▸ Directions for this task
From the first line of the material below to the line containing "(352, 124) = (582, 190): red bucket -> none", repeat every line exactly and add nothing.

---- Source records

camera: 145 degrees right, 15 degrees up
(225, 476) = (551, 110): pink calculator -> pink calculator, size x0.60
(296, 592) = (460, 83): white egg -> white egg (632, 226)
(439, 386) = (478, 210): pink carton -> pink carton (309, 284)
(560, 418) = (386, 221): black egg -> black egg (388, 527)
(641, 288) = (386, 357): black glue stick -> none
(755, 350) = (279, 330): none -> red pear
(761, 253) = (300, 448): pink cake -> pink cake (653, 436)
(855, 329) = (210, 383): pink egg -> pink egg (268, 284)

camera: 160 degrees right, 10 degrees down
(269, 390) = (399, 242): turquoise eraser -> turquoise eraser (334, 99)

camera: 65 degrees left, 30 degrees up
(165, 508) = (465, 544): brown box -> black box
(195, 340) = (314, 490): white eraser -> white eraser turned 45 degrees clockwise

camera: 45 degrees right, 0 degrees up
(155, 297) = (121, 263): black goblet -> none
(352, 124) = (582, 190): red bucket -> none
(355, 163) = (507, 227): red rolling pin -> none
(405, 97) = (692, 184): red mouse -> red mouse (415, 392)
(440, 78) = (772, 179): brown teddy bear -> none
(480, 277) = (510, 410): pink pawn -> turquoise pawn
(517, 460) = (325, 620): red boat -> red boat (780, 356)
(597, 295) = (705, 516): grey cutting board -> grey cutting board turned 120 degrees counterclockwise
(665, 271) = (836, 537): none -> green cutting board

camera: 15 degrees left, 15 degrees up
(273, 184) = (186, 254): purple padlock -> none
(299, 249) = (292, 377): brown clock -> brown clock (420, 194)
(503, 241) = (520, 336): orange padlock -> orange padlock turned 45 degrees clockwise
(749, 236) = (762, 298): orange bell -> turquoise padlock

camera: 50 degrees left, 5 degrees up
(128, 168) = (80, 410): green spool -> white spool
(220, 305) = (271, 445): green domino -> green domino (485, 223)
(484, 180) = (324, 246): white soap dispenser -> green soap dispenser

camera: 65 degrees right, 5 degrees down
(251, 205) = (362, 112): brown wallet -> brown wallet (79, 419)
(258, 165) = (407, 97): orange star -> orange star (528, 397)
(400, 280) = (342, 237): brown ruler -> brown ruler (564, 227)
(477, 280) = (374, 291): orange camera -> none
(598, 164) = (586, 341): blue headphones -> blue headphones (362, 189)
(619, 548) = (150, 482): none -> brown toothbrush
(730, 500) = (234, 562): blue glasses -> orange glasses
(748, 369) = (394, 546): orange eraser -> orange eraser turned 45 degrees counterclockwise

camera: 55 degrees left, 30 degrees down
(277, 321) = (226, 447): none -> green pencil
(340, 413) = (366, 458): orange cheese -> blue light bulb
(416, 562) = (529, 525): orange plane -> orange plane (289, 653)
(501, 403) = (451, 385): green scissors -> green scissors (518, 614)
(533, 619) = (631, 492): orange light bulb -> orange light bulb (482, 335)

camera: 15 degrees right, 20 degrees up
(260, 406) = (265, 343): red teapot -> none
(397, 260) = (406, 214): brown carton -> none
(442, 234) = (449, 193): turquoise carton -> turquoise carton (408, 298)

--------

▸ Answer below
camera: 145 degrees right, 15 degrees up
(225, 476) = (551, 110): pink calculator -> pink calculator, size x0.60
(296, 592) = (460, 83): white egg -> white egg (632, 226)
(439, 386) = (478, 210): pink carton -> pink carton (309, 284)
(560, 418) = (386, 221): black egg -> black egg (388, 527)
(641, 288) = (386, 357): black glue stick -> none
(755, 350) = (279, 330): none -> red pear
(761, 253) = (300, 448): pink cake -> pink cake (653, 436)
(855, 329) = (210, 383): pink egg -> pink egg (268, 284)

camera: 160 degrees right, 10 degrees down
(269, 390) = (399, 242): turquoise eraser -> turquoise eraser (334, 99)

camera: 65 degrees left, 30 degrees up
(165, 508) = (465, 544): brown box -> black box
(195, 340) = (314, 490): white eraser -> white eraser turned 45 degrees clockwise

camera: 45 degrees right, 0 degrees up
(155, 297) = (121, 263): black goblet -> none
(352, 124) = (582, 190): red bucket -> none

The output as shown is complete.